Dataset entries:
• • •

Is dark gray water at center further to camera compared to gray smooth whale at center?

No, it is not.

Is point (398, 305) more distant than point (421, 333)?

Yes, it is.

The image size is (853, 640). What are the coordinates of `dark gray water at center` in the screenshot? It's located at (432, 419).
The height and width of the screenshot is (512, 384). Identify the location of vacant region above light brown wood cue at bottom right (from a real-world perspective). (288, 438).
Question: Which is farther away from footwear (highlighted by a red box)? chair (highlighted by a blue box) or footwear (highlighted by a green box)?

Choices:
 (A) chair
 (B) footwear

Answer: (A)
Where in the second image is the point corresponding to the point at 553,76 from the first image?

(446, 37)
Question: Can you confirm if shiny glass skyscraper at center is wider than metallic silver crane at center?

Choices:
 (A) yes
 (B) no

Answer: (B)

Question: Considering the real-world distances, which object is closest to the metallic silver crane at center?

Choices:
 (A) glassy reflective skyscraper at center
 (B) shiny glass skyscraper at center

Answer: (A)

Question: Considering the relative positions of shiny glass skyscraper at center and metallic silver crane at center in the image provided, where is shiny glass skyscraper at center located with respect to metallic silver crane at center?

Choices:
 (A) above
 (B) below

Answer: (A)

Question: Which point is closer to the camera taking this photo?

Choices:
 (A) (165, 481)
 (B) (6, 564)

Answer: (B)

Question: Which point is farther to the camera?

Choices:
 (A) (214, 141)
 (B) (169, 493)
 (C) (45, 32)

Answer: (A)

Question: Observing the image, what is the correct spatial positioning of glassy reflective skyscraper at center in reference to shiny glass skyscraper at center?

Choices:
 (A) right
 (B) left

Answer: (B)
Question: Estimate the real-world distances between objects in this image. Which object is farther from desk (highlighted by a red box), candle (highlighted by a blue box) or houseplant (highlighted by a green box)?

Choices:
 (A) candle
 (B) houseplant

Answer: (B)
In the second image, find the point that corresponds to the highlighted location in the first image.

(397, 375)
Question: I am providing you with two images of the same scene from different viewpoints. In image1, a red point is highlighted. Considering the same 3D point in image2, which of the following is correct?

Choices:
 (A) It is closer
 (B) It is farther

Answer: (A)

• • •

Work required:
Can you repeat every one of the lines above word for word, with nothing left out or changed?

Task response:
Is dark gray water at center further to camera compared to gray smooth whale at center?

No, it is not.

Is point (398, 305) more distant than point (421, 333)?

Yes, it is.

The image size is (853, 640). What are the coordinates of `dark gray water at center` in the screenshot? It's located at (432, 419).
The height and width of the screenshot is (512, 384). Identify the location of vacant region above light brown wood cue at bottom right (from a real-world perspective). (288, 438).
Question: Which is farther away from footwear (highlighted by a red box)? chair (highlighted by a blue box) or footwear (highlighted by a green box)?

Choices:
 (A) chair
 (B) footwear

Answer: (A)
Where in the second image is the point corresponding to the point at 553,76 from the first image?

(446, 37)
Question: Can you confirm if shiny glass skyscraper at center is wider than metallic silver crane at center?

Choices:
 (A) yes
 (B) no

Answer: (B)

Question: Considering the real-world distances, which object is closest to the metallic silver crane at center?

Choices:
 (A) glassy reflective skyscraper at center
 (B) shiny glass skyscraper at center

Answer: (A)

Question: Considering the relative positions of shiny glass skyscraper at center and metallic silver crane at center in the image provided, where is shiny glass skyscraper at center located with respect to metallic silver crane at center?

Choices:
 (A) above
 (B) below

Answer: (A)

Question: Which point is closer to the camera taking this photo?

Choices:
 (A) (165, 481)
 (B) (6, 564)

Answer: (B)

Question: Which point is farther to the camera?

Choices:
 (A) (214, 141)
 (B) (169, 493)
 (C) (45, 32)

Answer: (A)

Question: Observing the image, what is the correct spatial positioning of glassy reflective skyscraper at center in reference to shiny glass skyscraper at center?

Choices:
 (A) right
 (B) left

Answer: (B)
Question: Estimate the real-world distances between objects in this image. Which object is farther from desk (highlighted by a red box), candle (highlighted by a blue box) or houseplant (highlighted by a green box)?

Choices:
 (A) candle
 (B) houseplant

Answer: (B)
In the second image, find the point that corresponds to the highlighted location in the first image.

(397, 375)
Question: I am providing you with two images of the same scene from different viewpoints. In image1, a red point is highlighted. Considering the same 3D point in image2, which of the following is correct?

Choices:
 (A) It is closer
 (B) It is farther

Answer: (A)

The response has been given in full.